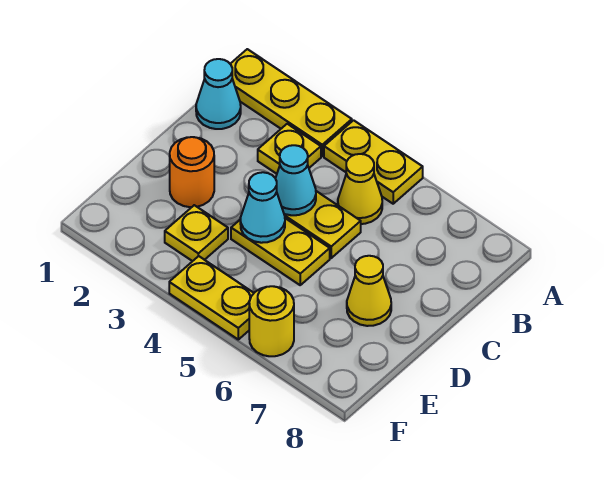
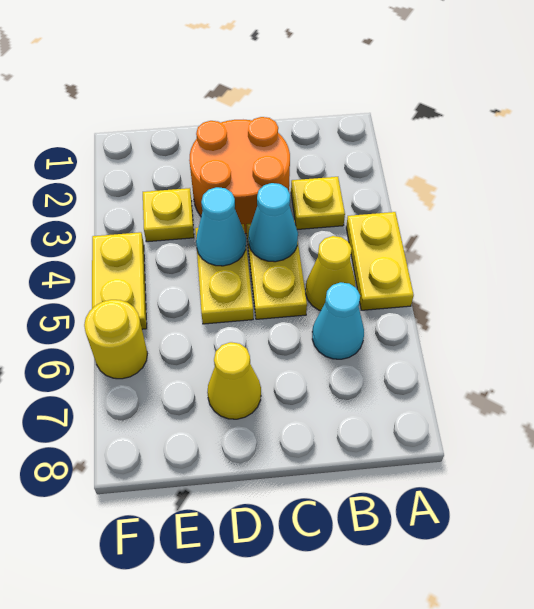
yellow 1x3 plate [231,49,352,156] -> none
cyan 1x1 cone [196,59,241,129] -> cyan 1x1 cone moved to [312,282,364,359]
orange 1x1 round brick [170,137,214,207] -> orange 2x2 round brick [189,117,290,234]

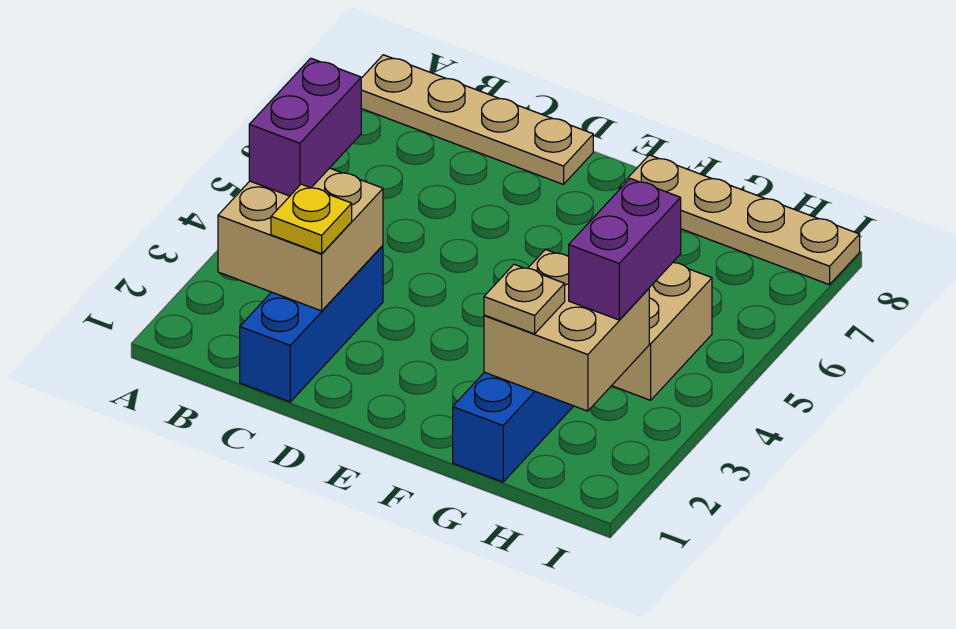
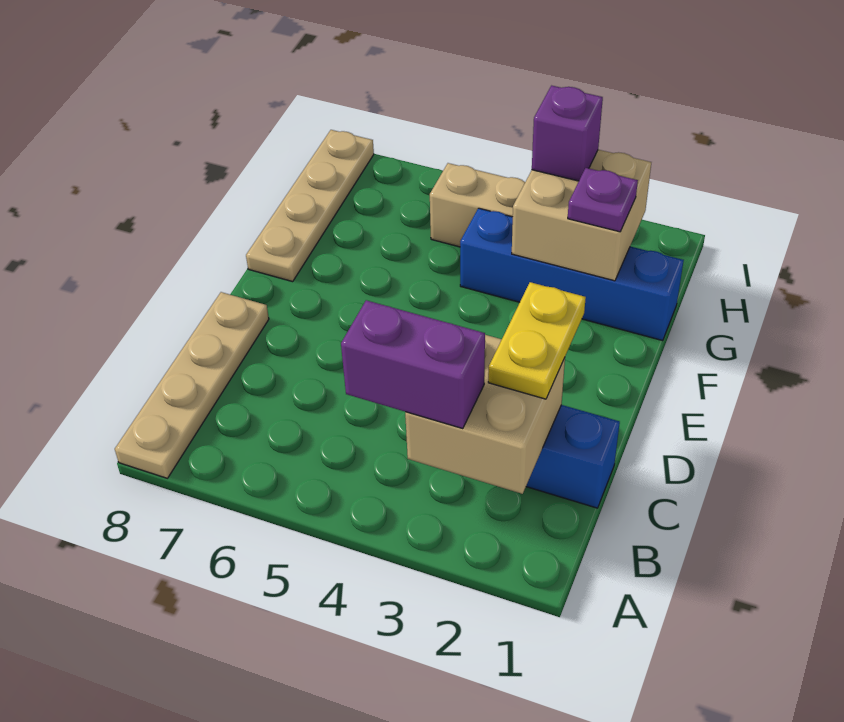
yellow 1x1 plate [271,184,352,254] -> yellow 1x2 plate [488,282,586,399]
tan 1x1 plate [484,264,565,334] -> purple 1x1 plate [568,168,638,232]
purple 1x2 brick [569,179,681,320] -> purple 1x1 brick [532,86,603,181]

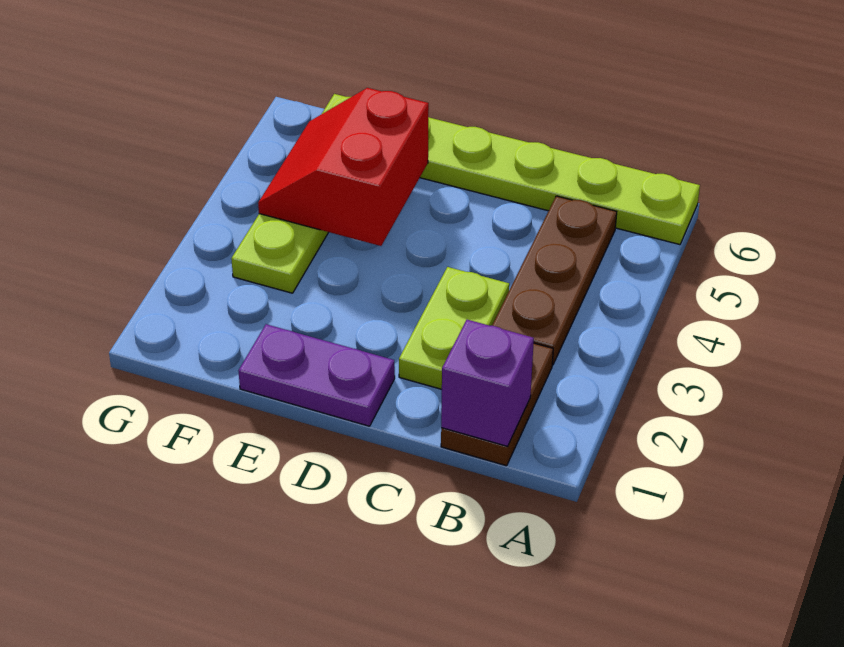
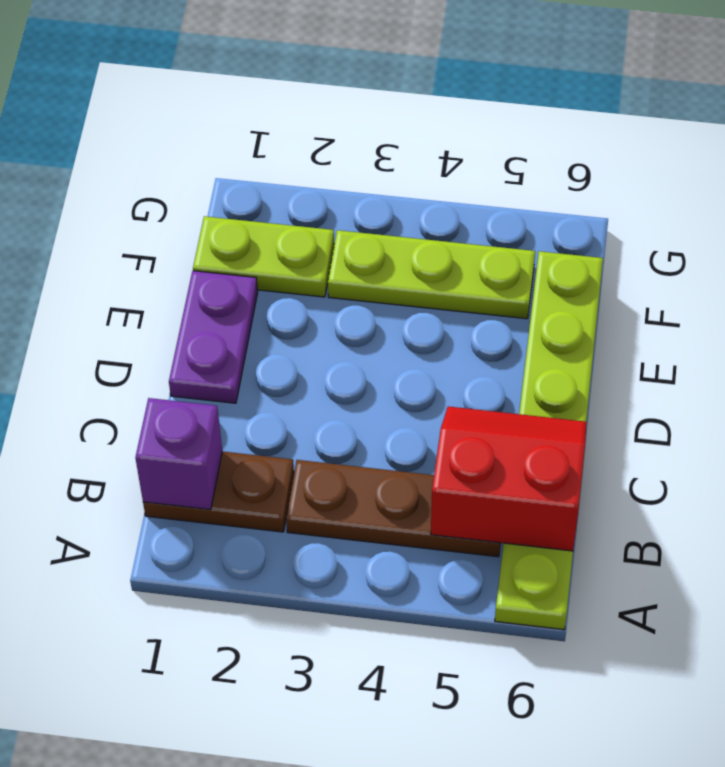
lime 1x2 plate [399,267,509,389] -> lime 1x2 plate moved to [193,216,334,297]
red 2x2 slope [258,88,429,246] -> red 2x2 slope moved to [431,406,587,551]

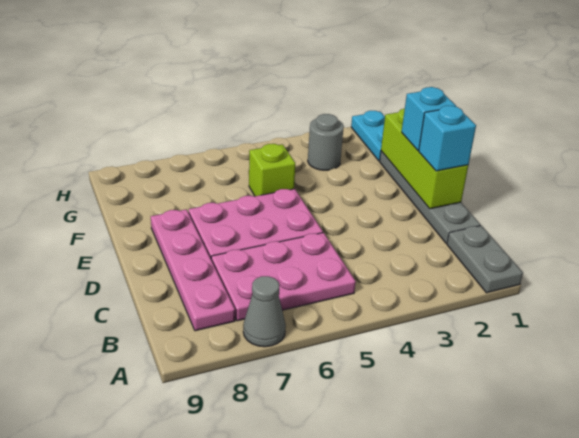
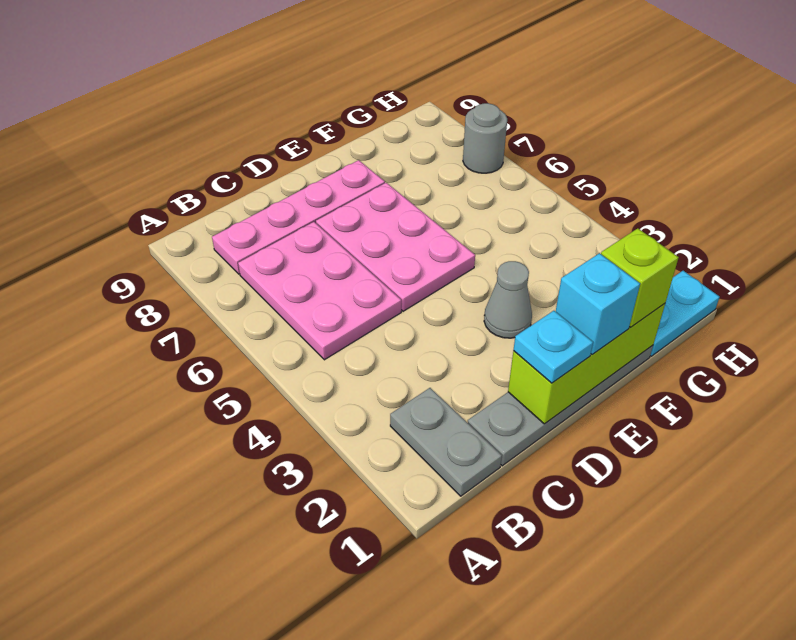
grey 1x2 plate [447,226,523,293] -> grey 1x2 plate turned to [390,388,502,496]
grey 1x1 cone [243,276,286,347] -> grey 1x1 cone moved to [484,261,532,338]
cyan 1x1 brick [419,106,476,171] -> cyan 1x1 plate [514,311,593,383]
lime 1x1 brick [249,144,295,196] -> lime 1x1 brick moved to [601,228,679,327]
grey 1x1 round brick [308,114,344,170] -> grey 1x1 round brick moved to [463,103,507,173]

━━━━━━━━━━━━━━━━

* _Instructions for the task_
Copy exactly, leaving out pictures, the lines from the line containing "lime 1x2 plate [399,267,509,389]" through the last line of the records.

* _Your solution_
lime 1x2 plate [399,267,509,389] -> lime 1x2 plate moved to [193,216,334,297]
red 2x2 slope [258,88,429,246] -> red 2x2 slope moved to [431,406,587,551]

grey 1x2 plate [447,226,523,293] -> grey 1x2 plate turned to [390,388,502,496]
grey 1x1 cone [243,276,286,347] -> grey 1x1 cone moved to [484,261,532,338]
cyan 1x1 brick [419,106,476,171] -> cyan 1x1 plate [514,311,593,383]
lime 1x1 brick [249,144,295,196] -> lime 1x1 brick moved to [601,228,679,327]
grey 1x1 round brick [308,114,344,170] -> grey 1x1 round brick moved to [463,103,507,173]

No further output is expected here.